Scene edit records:
****************************************

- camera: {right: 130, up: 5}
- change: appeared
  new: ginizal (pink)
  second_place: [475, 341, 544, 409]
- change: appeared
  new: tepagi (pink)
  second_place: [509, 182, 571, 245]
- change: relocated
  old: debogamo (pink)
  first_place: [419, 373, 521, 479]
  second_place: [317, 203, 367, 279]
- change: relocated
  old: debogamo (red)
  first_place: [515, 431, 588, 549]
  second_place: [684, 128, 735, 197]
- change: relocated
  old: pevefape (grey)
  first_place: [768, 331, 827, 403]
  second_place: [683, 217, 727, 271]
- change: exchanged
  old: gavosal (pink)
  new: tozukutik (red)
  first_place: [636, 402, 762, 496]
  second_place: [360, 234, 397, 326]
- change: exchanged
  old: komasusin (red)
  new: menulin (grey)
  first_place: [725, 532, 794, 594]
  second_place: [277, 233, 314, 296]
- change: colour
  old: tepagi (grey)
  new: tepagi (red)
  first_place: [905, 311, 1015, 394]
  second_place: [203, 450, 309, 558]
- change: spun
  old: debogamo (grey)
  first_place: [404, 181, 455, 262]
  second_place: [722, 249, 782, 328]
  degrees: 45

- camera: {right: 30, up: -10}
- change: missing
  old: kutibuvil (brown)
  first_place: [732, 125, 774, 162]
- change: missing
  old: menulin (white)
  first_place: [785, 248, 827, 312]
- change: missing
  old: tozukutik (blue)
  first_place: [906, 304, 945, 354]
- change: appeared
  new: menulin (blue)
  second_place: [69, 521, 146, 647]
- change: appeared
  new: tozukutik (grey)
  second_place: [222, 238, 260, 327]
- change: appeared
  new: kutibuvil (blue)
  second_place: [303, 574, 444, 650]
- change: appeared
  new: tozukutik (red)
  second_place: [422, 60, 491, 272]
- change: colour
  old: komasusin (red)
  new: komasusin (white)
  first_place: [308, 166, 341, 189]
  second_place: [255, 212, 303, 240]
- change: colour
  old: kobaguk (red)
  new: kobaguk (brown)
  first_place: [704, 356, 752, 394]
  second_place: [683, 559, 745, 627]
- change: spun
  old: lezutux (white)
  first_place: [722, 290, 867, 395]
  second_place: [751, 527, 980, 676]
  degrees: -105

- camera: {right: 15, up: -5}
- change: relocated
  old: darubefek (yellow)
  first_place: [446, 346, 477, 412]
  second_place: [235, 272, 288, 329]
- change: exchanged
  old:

****************************************

**Directions for this task**
The stretch of entries above that starts with the line containing "new: tepagi (red)" and goes on through the line containing "second_place: [722, 249, 782, 328]" is to be transcribed exactly, and no other line is to be transcribed.

**Reply to the task**
  new: tepagi (red)
  first_place: [905, 311, 1015, 394]
  second_place: [203, 450, 309, 558]
- change: spun
  old: debogamo (grey)
  first_place: [404, 181, 455, 262]
  second_place: [722, 249, 782, 328]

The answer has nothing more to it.